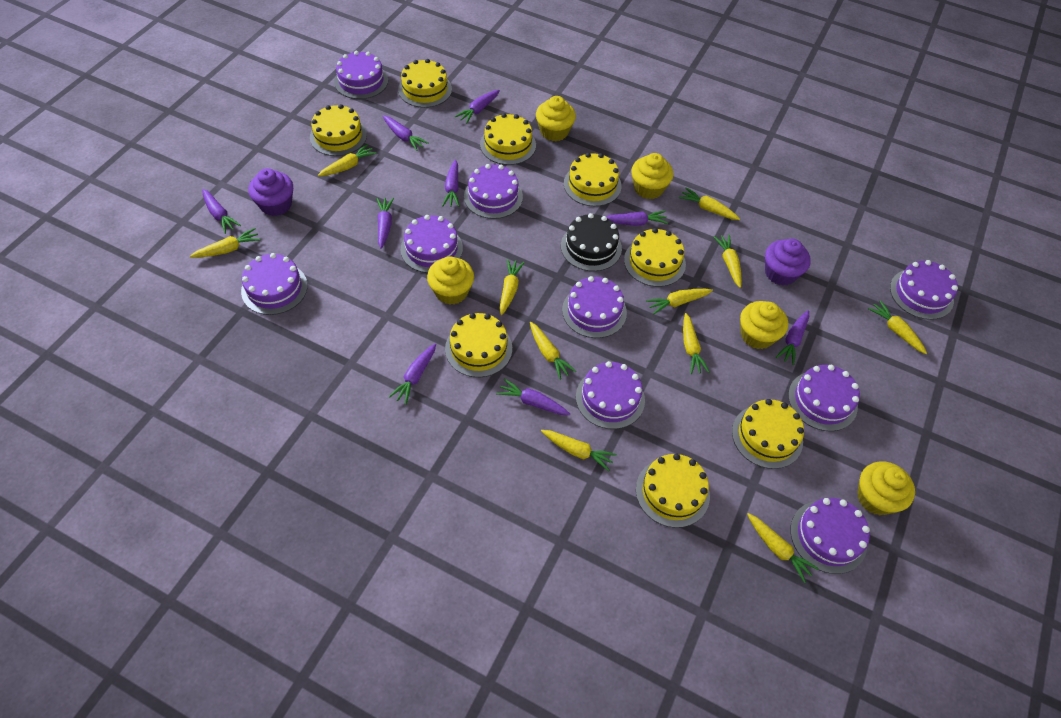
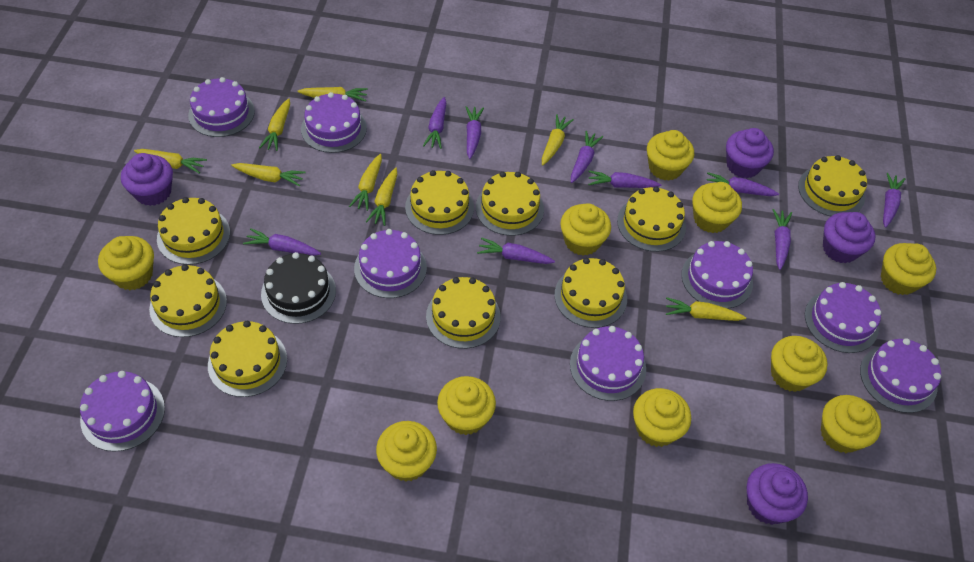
purple cake: 9 -> 8
purple cupcake: 2 -> 4
yellow cake: 8 -> 9
yellow carrot: 11 -> 8
yellow cupcake: 5 -> 10

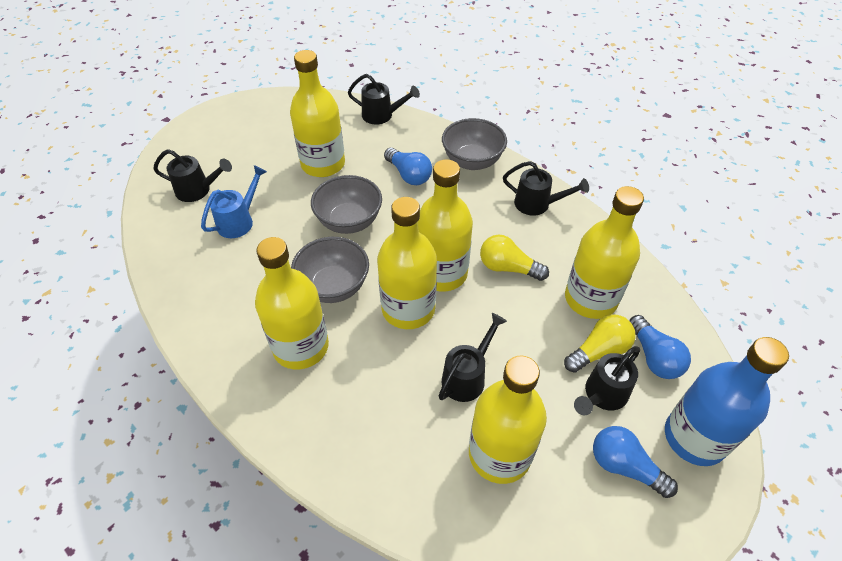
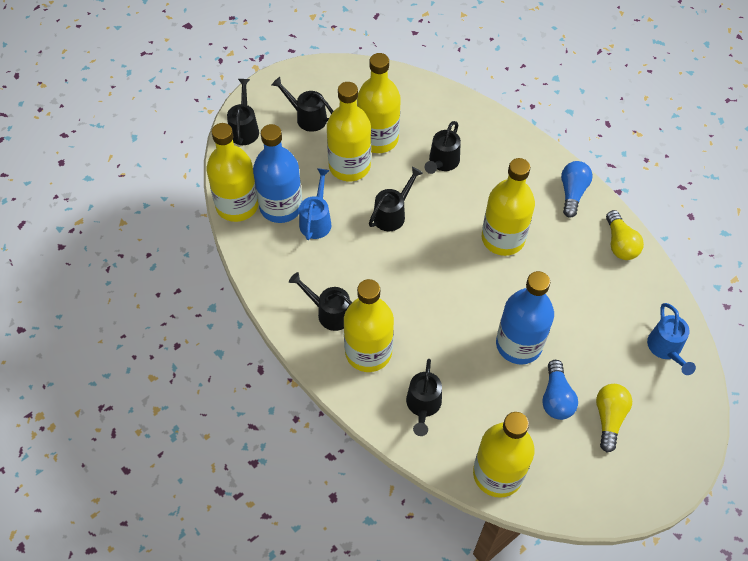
black watering can: 5 -> 6
blue bottle: 1 -> 2
blue light bulb: 3 -> 2
blue watering can: 1 -> 2
grey bowl: 3 -> 0

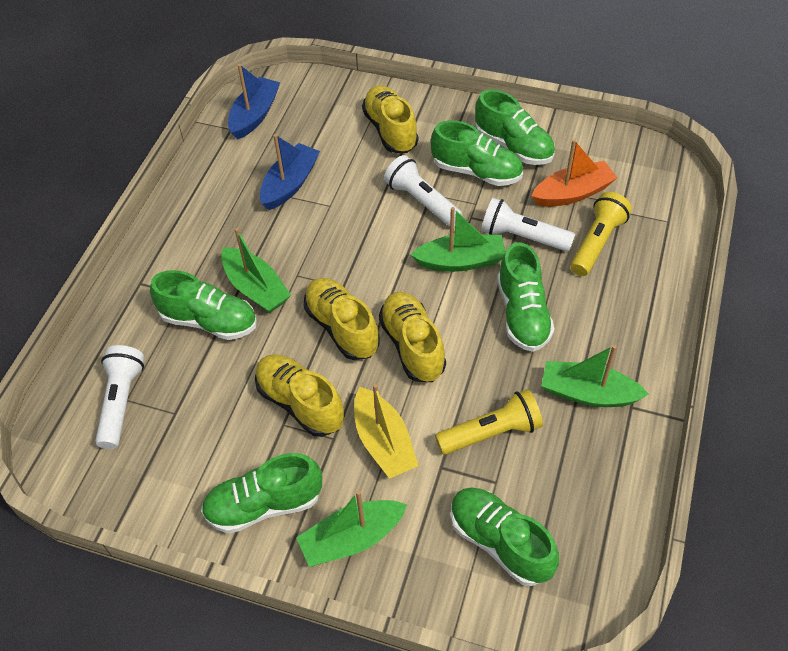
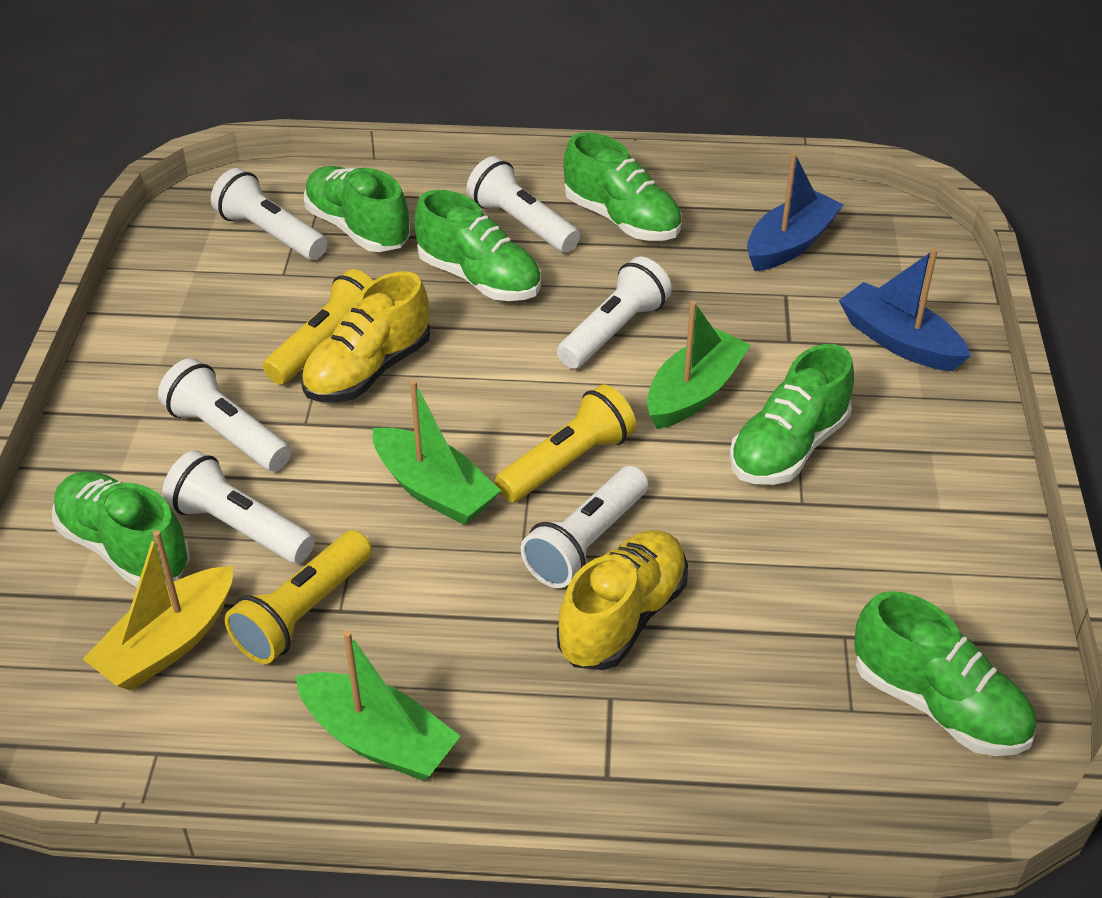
green boat: 4 -> 3
orange boat: 1 -> 0
white flashlight: 3 -> 6
yellow flashlight: 2 -> 3
yellow shoe: 4 -> 2

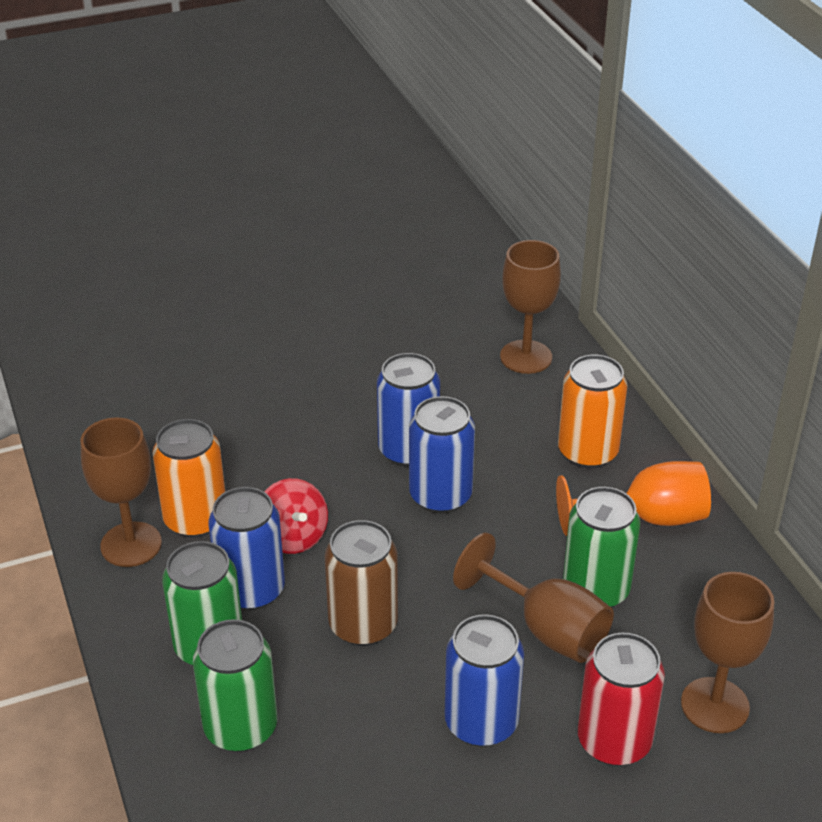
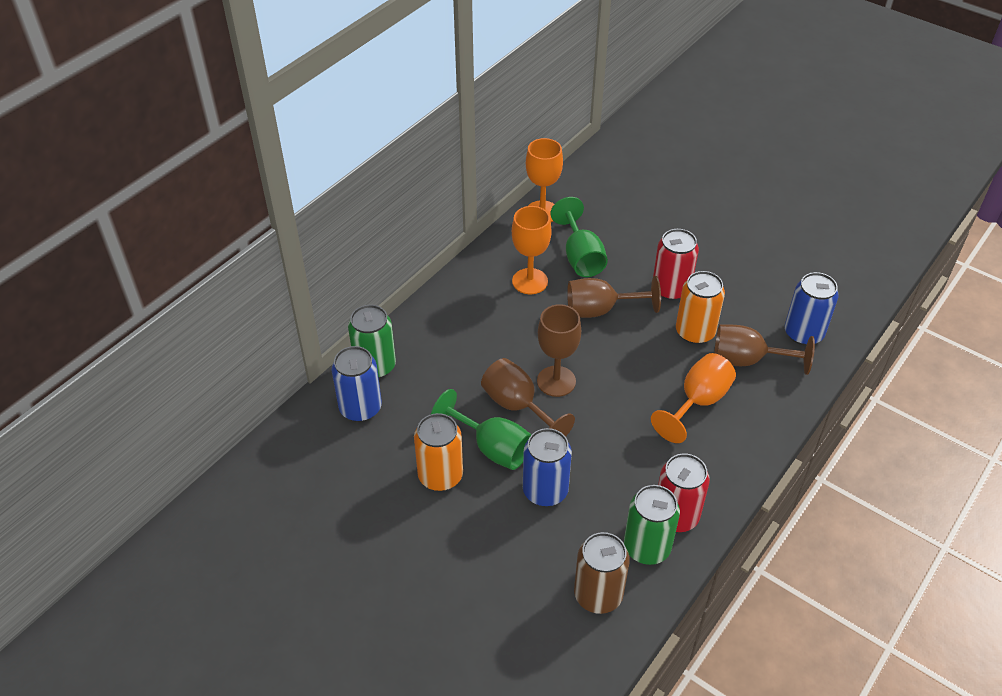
blue can: 4 -> 3
green can: 3 -> 2
green goblet: 0 -> 2
orange goblet: 1 -> 3
red can: 1 -> 2
red spinning top: 1 -> 0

INSTRUCTIONS FOR THE TASK >> Starting with the line that holds "grey bowl: 3 -> 0", copy every line exactly through the final line of the material, but skip the pictures.

EXERCISE RESULT >>
grey bowl: 3 -> 0

green boat: 4 -> 3
orange boat: 1 -> 0
white flashlight: 3 -> 6
yellow flashlight: 2 -> 3
yellow shoe: 4 -> 2

blue can: 4 -> 3
green can: 3 -> 2
green goblet: 0 -> 2
orange goblet: 1 -> 3
red can: 1 -> 2
red spinning top: 1 -> 0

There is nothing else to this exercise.